With the pictures set aside, reproduce each entry precisely as it reads.

Start of Listed records

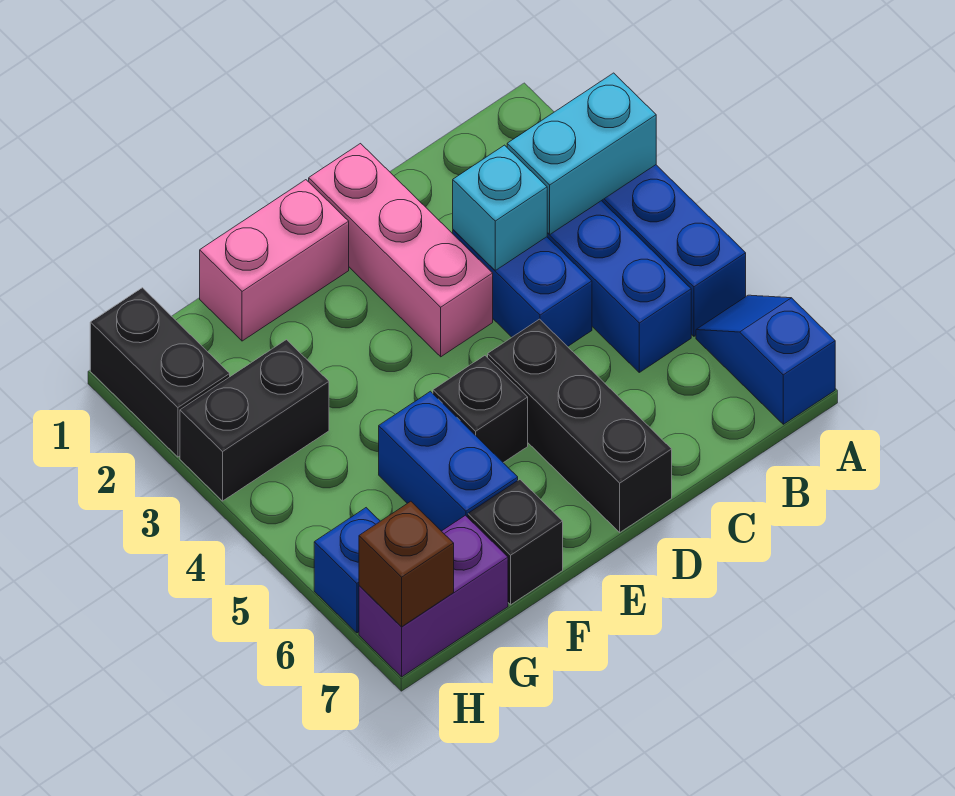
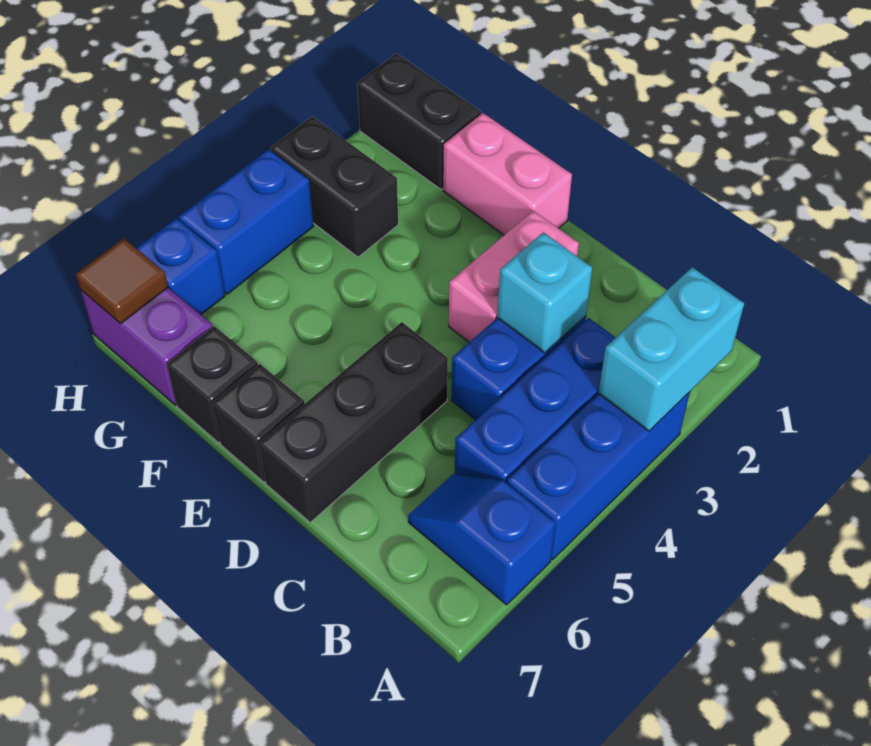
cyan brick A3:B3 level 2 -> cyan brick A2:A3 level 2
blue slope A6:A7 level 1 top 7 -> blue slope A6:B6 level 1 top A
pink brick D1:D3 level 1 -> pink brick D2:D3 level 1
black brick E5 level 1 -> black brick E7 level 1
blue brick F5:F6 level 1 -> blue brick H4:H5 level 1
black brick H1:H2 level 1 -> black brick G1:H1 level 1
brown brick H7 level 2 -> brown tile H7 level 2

End of Listed records

--- The answer ---
cyan brick A3:B3 level 2 -> cyan brick A2:A3 level 2
blue slope A6:A7 level 1 top 7 -> blue slope A6:B6 level 1 top A
pink brick D1:D3 level 1 -> pink brick D2:D3 level 1
black brick E5 level 1 -> black brick E7 level 1
blue brick F5:F6 level 1 -> blue brick H4:H5 level 1
black brick H1:H2 level 1 -> black brick G1:H1 level 1
brown brick H7 level 2 -> brown tile H7 level 2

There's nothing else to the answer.